(Beginning of SUPPLIED INFORMATION)
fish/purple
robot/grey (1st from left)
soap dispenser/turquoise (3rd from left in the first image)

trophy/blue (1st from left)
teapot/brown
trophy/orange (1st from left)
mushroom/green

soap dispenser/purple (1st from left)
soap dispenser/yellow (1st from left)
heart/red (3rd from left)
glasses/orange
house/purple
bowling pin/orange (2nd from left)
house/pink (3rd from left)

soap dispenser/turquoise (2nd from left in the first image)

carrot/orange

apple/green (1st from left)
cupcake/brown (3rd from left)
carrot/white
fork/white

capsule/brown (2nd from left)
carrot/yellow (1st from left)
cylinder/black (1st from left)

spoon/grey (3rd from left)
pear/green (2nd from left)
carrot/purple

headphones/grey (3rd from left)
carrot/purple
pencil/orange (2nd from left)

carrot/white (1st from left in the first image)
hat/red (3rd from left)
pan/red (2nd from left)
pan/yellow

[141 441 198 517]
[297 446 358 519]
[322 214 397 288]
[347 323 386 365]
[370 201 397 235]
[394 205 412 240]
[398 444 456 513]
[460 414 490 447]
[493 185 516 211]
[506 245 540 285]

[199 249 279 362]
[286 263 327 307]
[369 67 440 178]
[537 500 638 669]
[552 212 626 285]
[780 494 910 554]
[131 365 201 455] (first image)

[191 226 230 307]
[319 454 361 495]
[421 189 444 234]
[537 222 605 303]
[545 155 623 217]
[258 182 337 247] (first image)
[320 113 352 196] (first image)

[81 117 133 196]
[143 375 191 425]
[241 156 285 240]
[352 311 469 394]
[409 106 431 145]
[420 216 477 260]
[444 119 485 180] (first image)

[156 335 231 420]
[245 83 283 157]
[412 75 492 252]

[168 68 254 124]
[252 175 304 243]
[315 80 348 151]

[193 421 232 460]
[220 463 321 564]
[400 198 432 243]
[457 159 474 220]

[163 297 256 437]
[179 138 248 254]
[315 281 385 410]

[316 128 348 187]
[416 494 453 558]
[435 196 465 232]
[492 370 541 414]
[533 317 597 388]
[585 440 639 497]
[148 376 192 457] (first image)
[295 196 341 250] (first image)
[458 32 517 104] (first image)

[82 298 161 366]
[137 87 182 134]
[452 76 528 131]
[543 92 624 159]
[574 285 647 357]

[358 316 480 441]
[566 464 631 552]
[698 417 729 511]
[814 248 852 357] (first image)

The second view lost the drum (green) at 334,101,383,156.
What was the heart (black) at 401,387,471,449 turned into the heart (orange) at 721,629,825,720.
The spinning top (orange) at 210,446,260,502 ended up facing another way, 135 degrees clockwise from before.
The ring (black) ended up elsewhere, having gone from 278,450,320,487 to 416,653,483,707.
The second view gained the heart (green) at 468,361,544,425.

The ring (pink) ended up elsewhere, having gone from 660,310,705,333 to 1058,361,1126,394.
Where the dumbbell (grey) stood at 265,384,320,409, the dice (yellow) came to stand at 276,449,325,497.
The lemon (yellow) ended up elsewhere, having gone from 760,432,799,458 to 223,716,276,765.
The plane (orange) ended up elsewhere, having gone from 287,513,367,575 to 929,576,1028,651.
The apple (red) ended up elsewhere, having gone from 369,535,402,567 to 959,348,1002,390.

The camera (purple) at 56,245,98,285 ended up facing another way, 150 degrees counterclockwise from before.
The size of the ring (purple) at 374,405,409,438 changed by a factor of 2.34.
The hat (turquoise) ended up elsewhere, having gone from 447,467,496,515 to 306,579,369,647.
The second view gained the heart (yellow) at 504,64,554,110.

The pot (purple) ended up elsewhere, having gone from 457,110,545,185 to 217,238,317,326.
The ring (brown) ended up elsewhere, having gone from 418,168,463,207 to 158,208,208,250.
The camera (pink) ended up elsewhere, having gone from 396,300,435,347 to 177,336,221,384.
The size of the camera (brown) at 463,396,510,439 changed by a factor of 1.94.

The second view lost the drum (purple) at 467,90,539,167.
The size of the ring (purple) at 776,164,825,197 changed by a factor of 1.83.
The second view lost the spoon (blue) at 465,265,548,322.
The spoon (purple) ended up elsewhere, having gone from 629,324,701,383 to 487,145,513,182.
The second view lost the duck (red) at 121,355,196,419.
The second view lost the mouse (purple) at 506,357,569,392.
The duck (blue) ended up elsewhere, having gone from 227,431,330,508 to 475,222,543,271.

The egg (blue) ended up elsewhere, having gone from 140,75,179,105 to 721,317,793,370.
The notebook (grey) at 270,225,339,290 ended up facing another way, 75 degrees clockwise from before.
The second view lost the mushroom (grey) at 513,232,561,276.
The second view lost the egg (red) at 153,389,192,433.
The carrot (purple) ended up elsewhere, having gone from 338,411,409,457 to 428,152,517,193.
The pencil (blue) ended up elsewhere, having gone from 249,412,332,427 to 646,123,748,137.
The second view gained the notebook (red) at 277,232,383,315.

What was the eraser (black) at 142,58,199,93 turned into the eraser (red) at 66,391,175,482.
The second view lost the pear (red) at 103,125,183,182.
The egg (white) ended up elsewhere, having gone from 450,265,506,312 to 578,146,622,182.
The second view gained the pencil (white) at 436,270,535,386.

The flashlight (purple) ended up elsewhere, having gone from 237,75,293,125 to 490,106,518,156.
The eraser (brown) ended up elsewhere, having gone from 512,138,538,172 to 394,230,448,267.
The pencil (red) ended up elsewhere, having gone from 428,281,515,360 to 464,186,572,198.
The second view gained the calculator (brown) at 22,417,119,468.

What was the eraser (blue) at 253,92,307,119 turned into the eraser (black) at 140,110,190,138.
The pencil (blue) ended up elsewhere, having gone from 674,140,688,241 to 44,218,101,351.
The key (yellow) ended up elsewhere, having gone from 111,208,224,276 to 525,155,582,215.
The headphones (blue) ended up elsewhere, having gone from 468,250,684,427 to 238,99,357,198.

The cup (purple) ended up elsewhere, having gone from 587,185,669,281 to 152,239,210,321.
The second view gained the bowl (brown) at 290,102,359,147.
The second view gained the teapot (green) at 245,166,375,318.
(End of SUPPLIED INFORMATION)
--- HOW TO COMPLETE THIS TASK ---
Would you please repeat all the entries exactly as written?

--- REPLY ---
fish/purple
robot/grey (1st from left)
soap dispenser/turquoise (3rd from left in the first image)

trophy/blue (1st from left)
teapot/brown
trophy/orange (1st from left)
mushroom/green

soap dispenser/purple (1st from left)
soap dispenser/yellow (1st from left)
heart/red (3rd from left)
glasses/orange
house/purple
bowling pin/orange (2nd from left)
house/pink (3rd from left)

soap dispenser/turquoise (2nd from left in the first image)

carrot/orange

apple/green (1st from left)
cupcake/brown (3rd from left)
carrot/white
fork/white

capsule/brown (2nd from left)
carrot/yellow (1st from left)
cylinder/black (1st from left)

spoon/grey (3rd from left)
pear/green (2nd from left)
carrot/purple

headphones/grey (3rd from left)
carrot/purple
pencil/orange (2nd from left)

carrot/white (1st from left in the first image)
hat/red (3rd from left)
pan/red (2nd from left)
pan/yellow

[141 441 198 517]
[297 446 358 519]
[322 214 397 288]
[347 323 386 365]
[370 201 397 235]
[394 205 412 240]
[398 444 456 513]
[460 414 490 447]
[493 185 516 211]
[506 245 540 285]

[199 249 279 362]
[286 263 327 307]
[369 67 440 178]
[537 500 638 669]
[552 212 626 285]
[780 494 910 554]
[131 365 201 455] (first image)

[191 226 230 307]
[319 454 361 495]
[421 189 444 234]
[537 222 605 303]
[545 155 623 217]
[258 182 337 247] (first image)
[320 113 352 196] (first image)

[81 117 133 196]
[143 375 191 425]
[241 156 285 240]
[352 311 469 394]
[409 106 431 145]
[420 216 477 260]
[444 119 485 180] (first image)

[156 335 231 420]
[245 83 283 157]
[412 75 492 252]

[168 68 254 124]
[252 175 304 243]
[315 80 348 151]

[193 421 232 460]
[220 463 321 564]
[400 198 432 243]
[457 159 474 220]

[163 297 256 437]
[179 138 248 254]
[315 281 385 410]

[316 128 348 187]
[416 494 453 558]
[435 196 465 232]
[492 370 541 414]
[533 317 597 388]
[585 440 639 497]
[148 376 192 457] (first image)
[295 196 341 250] (first image)
[458 32 517 104] (first image)

[82 298 161 366]
[137 87 182 134]
[452 76 528 131]
[543 92 624 159]
[574 285 647 357]

[358 316 480 441]
[566 464 631 552]
[698 417 729 511]
[814 248 852 357] (first image)

The second view lost the drum (green) at 334,101,383,156.
What was the heart (black) at 401,387,471,449 turned into the heart (orange) at 721,629,825,720.
The spinning top (orange) at 210,446,260,502 ended up facing another way, 135 degrees clockwise from before.
The ring (black) ended up elsewhere, having gone from 278,450,320,487 to 416,653,483,707.
The second view gained the heart (green) at 468,361,544,425.

The ring (pink) ended up elsewhere, having gone from 660,310,705,333 to 1058,361,1126,394.
Where the dumbbell (grey) stood at 265,384,320,409, the dice (yellow) came to stand at 276,449,325,497.
The lemon (yellow) ended up elsewhere, having gone from 760,432,799,458 to 223,716,276,765.
The plane (orange) ended up elsewhere, having gone from 287,513,367,575 to 929,576,1028,651.
The apple (red) ended up elsewhere, having gone from 369,535,402,567 to 959,348,1002,390.

The camera (purple) at 56,245,98,285 ended up facing another way, 150 degrees counterclockwise from before.
The size of the ring (purple) at 374,405,409,438 changed by a factor of 2.34.
The hat (turquoise) ended up elsewhere, having gone from 447,467,496,515 to 306,579,369,647.
The second view gained the heart (yellow) at 504,64,554,110.

The pot (purple) ended up elsewhere, having gone from 457,110,545,185 to 217,238,317,326.
The ring (brown) ended up elsewhere, having gone from 418,168,463,207 to 158,208,208,250.
The camera (pink) ended up elsewhere, having gone from 396,300,435,347 to 177,336,221,384.
The size of the camera (brown) at 463,396,510,439 changed by a factor of 1.94.

The second view lost the drum (purple) at 467,90,539,167.
The size of the ring (purple) at 776,164,825,197 changed by a factor of 1.83.
The second view lost the spoon (blue) at 465,265,548,322.
The spoon (purple) ended up elsewhere, having gone from 629,324,701,383 to 487,145,513,182.
The second view lost the duck (red) at 121,355,196,419.
The second view lost the mouse (purple) at 506,357,569,392.
The duck (blue) ended up elsewhere, having gone from 227,431,330,508 to 475,222,543,271.

The egg (blue) ended up elsewhere, having gone from 140,75,179,105 to 721,317,793,370.
The notebook (grey) at 270,225,339,290 ended up facing another way, 75 degrees clockwise from before.
The second view lost the mushroom (grey) at 513,232,561,276.
The second view lost the egg (red) at 153,389,192,433.
The carrot (purple) ended up elsewhere, having gone from 338,411,409,457 to 428,152,517,193.
The pencil (blue) ended up elsewhere, having gone from 249,412,332,427 to 646,123,748,137.
The second view gained the notebook (red) at 277,232,383,315.

What was the eraser (black) at 142,58,199,93 turned into the eraser (red) at 66,391,175,482.
The second view lost the pear (red) at 103,125,183,182.
The egg (white) ended up elsewhere, having gone from 450,265,506,312 to 578,146,622,182.
The second view gained the pencil (white) at 436,270,535,386.

The flashlight (purple) ended up elsewhere, having gone from 237,75,293,125 to 490,106,518,156.
The eraser (brown) ended up elsewhere, having gone from 512,138,538,172 to 394,230,448,267.
The pencil (red) ended up elsewhere, having gone from 428,281,515,360 to 464,186,572,198.
The second view gained the calculator (brown) at 22,417,119,468.

What was the eraser (blue) at 253,92,307,119 turned into the eraser (black) at 140,110,190,138.
The pencil (blue) ended up elsewhere, having gone from 674,140,688,241 to 44,218,101,351.
The key (yellow) ended up elsewhere, having gone from 111,208,224,276 to 525,155,582,215.
The headphones (blue) ended up elsewhere, having gone from 468,250,684,427 to 238,99,357,198.

The cup (purple) ended up elsewhere, having gone from 587,185,669,281 to 152,239,210,321.
The second view gained the bowl (brown) at 290,102,359,147.
The second view gained the teapot (green) at 245,166,375,318.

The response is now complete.